(Dataset excerpts begins)

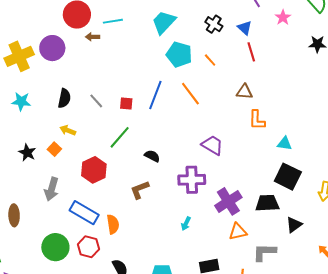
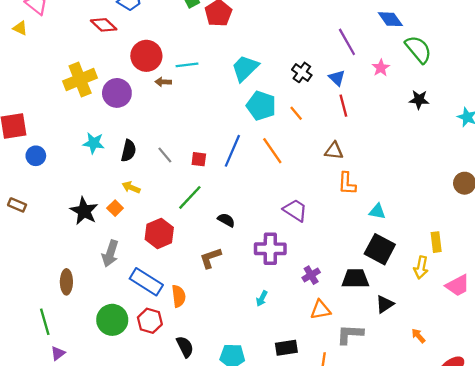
yellow cross: (19, 56) -> (80, 79), moved
cyan star: (21, 101) -> (94, 143), moved
black star: (27, 153) -> (84, 211), size x1.4
purple cross: (228, 201) -> (311, 275), size x0.6

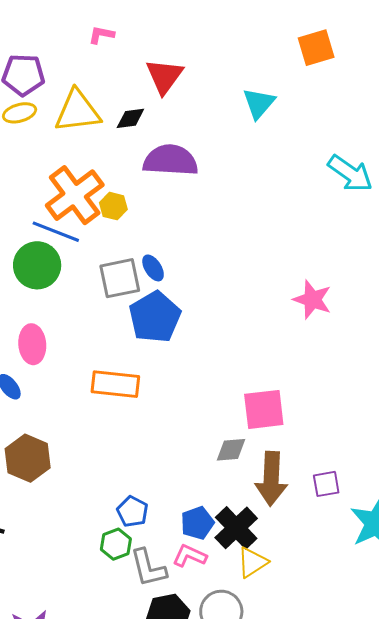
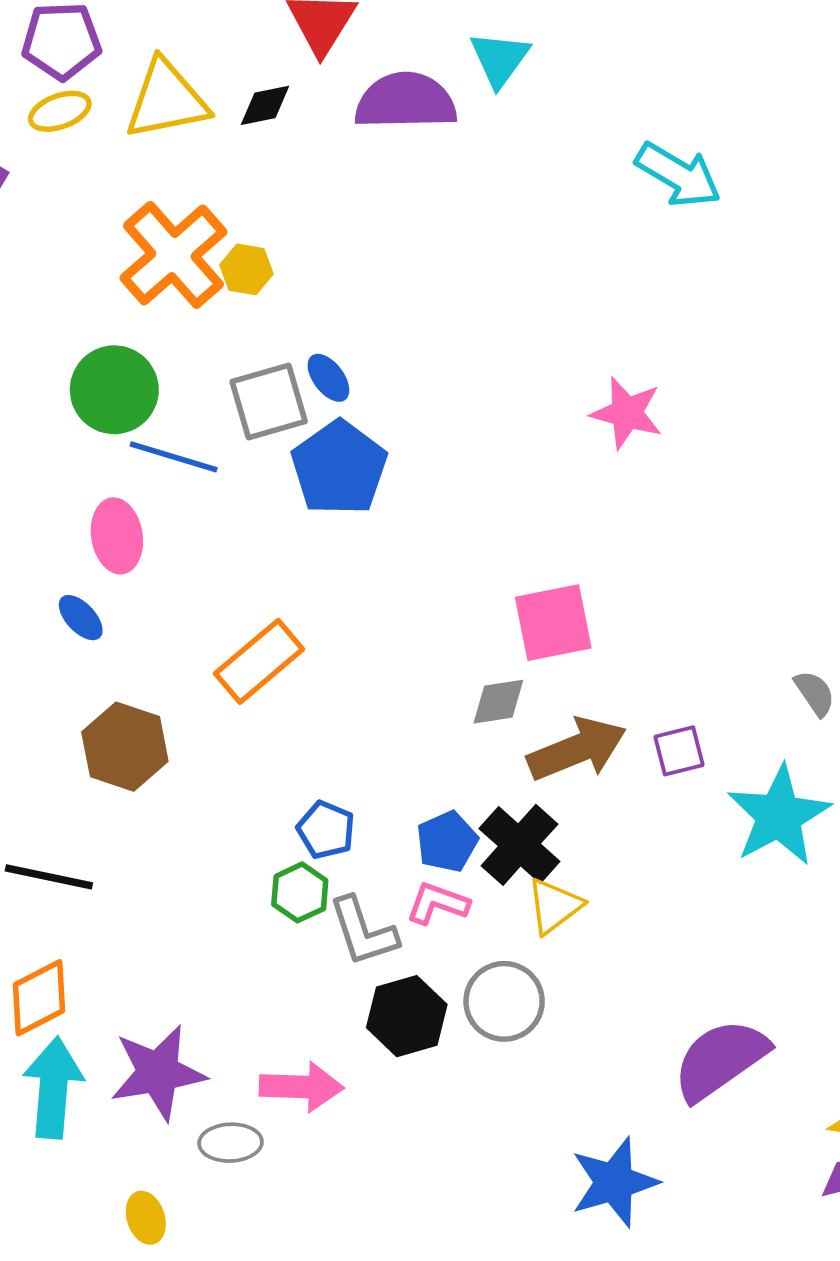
purple semicircle: (170, 160) -> (406, 101), moved
blue line: (56, 232) -> (174, 457), moved
orange rectangle: (115, 384) -> (259, 661), moved, turned -42
brown arrow: (271, 479) -> (577, 749), turned -110

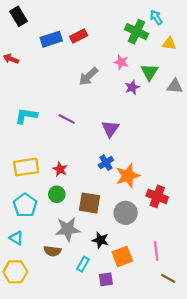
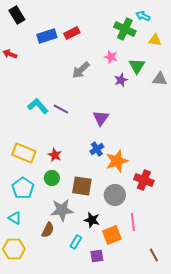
cyan arrow: (156, 17) -> (143, 16), turned -32
cyan L-shape: (26, 116) -> (38, 106), moved, turned 40
yellow rectangle: (26, 167) -> (24, 153), turned 30
brown semicircle: (52, 251) -> (48, 230), turned -70
pink line: (156, 251) -> (133, 222), moved
brown line: (168, 278) -> (154, 255), turned 32

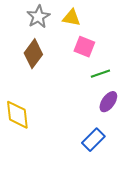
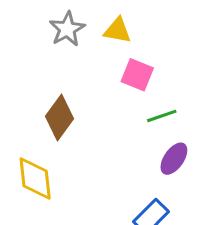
brown diamond: (33, 54) -> (59, 117), moved

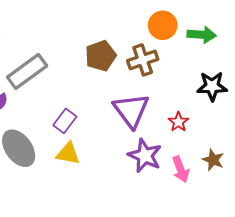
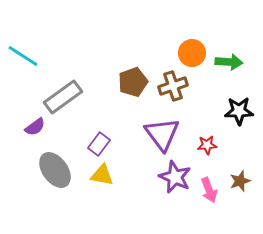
red star: (178, 122) -> (207, 145), turned 30
brown star: (213, 160) -> (240, 181), turned 30

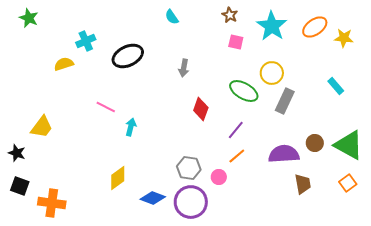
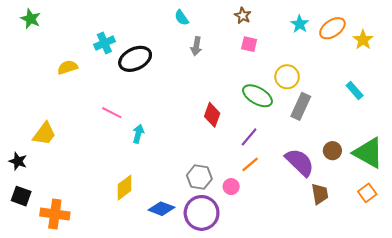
cyan star: (272, 26) -> (300, 24), moved, size x0.6
yellow star: (344, 38) -> (363, 40), turned 30
cyan cross: (86, 41) -> (104, 43), moved
gray arrow: (184, 68) -> (196, 46), moved
purple semicircle: (284, 154) -> (300, 162), turned 48

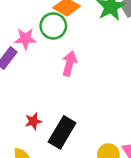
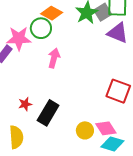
pink star: (25, 39) -> (19, 38), size x1.4

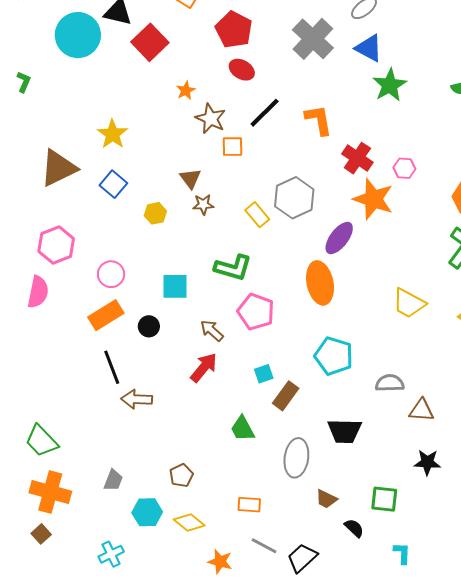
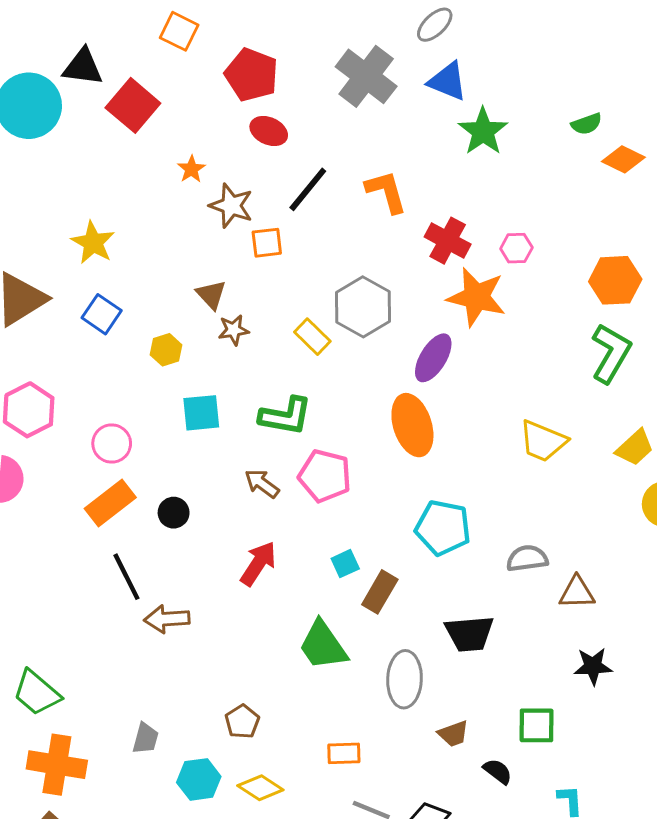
cyan square: (175, 286) -> (201, 413), moved
brown arrow: (212, 331) -> (262, 484), moved
green trapezoid: (243, 429) -> (323, 645), size x1.4
brown trapezoid: (326, 499) -> (453, 734), turned -40

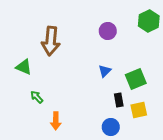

(Dataset excerpts ends)

• _What you have to do_
What the answer must hold: all the data above, given again exactly, without pictures.

• _Solution for this task_
yellow cross: (19, 56) -> (80, 79), moved
cyan star: (21, 101) -> (94, 143), moved
black star: (27, 153) -> (84, 211), size x1.4
purple cross: (228, 201) -> (311, 275), size x0.6

purple semicircle: (170, 160) -> (406, 101), moved
blue line: (56, 232) -> (174, 457), moved
orange rectangle: (115, 384) -> (259, 661), moved, turned -42
brown arrow: (271, 479) -> (577, 749), turned -110

cyan arrow: (156, 17) -> (143, 16), turned -32
cyan L-shape: (26, 116) -> (38, 106), moved, turned 40
yellow rectangle: (26, 167) -> (24, 153), turned 30
brown semicircle: (52, 251) -> (48, 230), turned -70
pink line: (156, 251) -> (133, 222), moved
brown line: (168, 278) -> (154, 255), turned 32

brown diamond: (33, 54) -> (59, 117), moved

red star: (178, 122) -> (207, 145), turned 30
brown star: (213, 160) -> (240, 181), turned 30

cyan star: (272, 26) -> (300, 24), moved, size x0.6
yellow star: (344, 38) -> (363, 40), turned 30
cyan cross: (86, 41) -> (104, 43), moved
gray arrow: (184, 68) -> (196, 46), moved
purple semicircle: (284, 154) -> (300, 162), turned 48

pink star: (25, 39) -> (19, 38), size x1.4

cyan square: (175, 286) -> (201, 413), moved
brown arrow: (212, 331) -> (262, 484), moved
green trapezoid: (243, 429) -> (323, 645), size x1.4
brown trapezoid: (326, 499) -> (453, 734), turned -40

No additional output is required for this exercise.